* _AIM OF THE EXERCISE_:
From the data below, set down exactly the lines between the one holding "relocated | Käse" and the one holding "relocated | Schneidebrett", inclusive, and no others.

* _INFORMATION SHOWN_:

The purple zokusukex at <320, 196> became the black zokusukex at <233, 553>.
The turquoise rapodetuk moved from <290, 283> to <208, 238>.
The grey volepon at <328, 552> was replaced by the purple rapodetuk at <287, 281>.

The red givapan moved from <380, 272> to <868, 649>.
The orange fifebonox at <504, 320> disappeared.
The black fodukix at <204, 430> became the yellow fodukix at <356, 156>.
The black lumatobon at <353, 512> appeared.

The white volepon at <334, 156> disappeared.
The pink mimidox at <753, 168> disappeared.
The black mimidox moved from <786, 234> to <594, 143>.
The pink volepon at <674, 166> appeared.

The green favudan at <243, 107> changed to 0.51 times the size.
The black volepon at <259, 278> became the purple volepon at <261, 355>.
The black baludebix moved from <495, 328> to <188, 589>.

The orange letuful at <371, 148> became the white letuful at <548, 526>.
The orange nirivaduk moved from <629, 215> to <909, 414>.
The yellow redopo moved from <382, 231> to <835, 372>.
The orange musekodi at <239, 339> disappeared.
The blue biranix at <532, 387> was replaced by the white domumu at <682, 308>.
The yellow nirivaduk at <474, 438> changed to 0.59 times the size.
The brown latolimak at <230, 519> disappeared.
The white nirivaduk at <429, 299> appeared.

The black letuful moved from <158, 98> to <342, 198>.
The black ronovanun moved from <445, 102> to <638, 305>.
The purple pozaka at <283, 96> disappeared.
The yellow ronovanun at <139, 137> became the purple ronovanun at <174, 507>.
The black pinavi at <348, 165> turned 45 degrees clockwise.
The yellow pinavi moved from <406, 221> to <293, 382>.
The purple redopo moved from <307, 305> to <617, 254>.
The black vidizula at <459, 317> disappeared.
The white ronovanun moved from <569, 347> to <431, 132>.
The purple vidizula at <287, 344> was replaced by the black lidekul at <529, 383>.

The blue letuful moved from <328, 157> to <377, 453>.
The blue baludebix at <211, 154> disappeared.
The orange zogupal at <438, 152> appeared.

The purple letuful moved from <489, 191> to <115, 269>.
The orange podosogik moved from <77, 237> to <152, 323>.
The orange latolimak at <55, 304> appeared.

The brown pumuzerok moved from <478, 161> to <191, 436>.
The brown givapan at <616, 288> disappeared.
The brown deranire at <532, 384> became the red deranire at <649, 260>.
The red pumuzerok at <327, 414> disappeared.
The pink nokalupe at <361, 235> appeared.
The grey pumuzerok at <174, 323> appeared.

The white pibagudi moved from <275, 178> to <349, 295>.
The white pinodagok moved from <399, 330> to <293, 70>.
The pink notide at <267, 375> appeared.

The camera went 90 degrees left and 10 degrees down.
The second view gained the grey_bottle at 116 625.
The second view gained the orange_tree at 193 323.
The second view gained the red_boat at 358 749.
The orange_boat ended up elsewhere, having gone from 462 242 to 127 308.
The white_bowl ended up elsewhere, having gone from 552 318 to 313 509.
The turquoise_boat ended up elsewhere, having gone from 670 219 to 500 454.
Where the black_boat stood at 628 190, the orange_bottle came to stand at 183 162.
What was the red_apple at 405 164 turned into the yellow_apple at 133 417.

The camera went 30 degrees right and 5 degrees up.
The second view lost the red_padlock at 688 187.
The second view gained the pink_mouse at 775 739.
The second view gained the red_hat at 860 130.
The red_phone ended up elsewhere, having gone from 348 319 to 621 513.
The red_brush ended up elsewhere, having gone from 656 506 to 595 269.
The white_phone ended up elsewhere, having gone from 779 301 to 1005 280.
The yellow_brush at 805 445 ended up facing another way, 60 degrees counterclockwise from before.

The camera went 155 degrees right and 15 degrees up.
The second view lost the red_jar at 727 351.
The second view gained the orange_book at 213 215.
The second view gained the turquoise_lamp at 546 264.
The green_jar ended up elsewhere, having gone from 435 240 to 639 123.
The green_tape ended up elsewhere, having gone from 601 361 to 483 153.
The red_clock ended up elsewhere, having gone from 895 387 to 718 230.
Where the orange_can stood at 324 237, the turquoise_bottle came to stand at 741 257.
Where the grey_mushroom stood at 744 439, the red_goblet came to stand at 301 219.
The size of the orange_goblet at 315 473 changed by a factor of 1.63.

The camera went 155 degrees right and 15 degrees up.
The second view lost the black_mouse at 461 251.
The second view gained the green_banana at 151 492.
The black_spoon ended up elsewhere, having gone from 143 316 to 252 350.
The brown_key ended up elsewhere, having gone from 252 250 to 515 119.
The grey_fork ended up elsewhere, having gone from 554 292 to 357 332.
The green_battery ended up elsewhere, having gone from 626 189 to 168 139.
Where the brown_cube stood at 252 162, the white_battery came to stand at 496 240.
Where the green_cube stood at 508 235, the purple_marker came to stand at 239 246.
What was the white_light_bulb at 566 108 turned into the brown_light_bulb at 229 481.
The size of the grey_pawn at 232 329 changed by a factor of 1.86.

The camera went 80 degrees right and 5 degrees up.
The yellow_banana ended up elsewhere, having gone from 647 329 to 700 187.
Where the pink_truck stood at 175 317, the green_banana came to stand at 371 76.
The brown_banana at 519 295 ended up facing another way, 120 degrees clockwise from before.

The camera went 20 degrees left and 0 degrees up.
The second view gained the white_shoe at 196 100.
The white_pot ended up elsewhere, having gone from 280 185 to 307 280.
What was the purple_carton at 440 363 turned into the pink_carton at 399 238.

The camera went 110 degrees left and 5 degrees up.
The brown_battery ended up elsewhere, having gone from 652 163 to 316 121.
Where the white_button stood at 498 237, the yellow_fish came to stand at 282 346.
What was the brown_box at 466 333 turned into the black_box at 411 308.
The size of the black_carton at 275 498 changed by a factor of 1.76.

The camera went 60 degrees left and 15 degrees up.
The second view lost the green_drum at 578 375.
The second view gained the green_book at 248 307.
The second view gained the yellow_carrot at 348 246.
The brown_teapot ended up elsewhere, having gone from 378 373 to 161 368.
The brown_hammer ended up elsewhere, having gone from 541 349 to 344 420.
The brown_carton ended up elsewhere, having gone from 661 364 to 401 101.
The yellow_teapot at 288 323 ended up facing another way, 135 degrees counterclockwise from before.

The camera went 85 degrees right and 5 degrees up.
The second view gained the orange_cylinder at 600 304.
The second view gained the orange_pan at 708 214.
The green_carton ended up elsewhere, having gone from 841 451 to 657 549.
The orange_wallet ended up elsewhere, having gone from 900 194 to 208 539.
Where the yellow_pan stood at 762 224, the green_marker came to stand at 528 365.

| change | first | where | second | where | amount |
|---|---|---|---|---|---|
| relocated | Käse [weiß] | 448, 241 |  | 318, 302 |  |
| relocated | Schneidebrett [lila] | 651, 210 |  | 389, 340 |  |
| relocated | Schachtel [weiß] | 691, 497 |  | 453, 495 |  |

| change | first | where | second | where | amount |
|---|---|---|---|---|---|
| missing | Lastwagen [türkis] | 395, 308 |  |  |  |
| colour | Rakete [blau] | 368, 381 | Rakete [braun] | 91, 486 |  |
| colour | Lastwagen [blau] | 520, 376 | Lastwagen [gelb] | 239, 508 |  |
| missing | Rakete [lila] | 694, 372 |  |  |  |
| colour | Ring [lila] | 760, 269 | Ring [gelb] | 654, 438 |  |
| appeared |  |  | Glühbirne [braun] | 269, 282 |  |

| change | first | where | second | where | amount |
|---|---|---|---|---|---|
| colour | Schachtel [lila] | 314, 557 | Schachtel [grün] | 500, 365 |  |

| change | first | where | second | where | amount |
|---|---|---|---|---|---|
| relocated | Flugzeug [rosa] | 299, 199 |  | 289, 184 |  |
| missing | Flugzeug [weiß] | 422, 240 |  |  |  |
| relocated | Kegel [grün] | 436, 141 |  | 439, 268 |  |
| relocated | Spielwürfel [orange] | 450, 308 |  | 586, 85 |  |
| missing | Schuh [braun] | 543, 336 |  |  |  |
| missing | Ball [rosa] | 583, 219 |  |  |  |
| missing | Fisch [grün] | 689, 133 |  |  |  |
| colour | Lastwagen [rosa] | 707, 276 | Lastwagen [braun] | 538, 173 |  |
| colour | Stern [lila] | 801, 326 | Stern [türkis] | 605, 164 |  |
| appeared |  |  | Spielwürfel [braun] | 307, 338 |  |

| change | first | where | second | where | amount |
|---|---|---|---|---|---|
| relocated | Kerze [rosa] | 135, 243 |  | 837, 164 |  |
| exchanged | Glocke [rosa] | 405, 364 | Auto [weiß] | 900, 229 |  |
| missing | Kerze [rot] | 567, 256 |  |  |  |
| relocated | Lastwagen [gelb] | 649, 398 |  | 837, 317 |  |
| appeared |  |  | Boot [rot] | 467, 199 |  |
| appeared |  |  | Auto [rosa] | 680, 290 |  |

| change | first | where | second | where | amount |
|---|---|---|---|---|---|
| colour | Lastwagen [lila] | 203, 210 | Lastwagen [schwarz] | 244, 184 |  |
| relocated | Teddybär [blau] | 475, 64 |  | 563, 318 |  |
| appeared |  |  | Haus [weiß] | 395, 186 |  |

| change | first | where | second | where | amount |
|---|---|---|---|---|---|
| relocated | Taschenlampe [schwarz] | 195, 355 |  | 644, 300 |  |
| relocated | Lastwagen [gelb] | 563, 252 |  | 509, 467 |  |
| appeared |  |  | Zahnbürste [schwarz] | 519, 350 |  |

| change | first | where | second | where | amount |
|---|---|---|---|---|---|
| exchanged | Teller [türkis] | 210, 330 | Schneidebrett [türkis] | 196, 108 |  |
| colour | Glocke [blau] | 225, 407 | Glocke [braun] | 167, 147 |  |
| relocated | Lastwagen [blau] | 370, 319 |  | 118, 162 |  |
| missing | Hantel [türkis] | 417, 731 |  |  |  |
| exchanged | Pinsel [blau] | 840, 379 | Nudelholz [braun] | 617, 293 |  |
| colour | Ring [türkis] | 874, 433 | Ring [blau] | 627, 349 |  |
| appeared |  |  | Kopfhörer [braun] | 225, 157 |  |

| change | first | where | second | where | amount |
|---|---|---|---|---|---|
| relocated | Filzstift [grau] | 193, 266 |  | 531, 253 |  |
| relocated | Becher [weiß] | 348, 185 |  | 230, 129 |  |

* _WRITTEN ANSWER_:
| relocated | Käse [weiß] | 448, 241 |  | 318, 302 |  |
| relocated | Schneidebrett [lila] | 651, 210 |  | 389, 340 |  |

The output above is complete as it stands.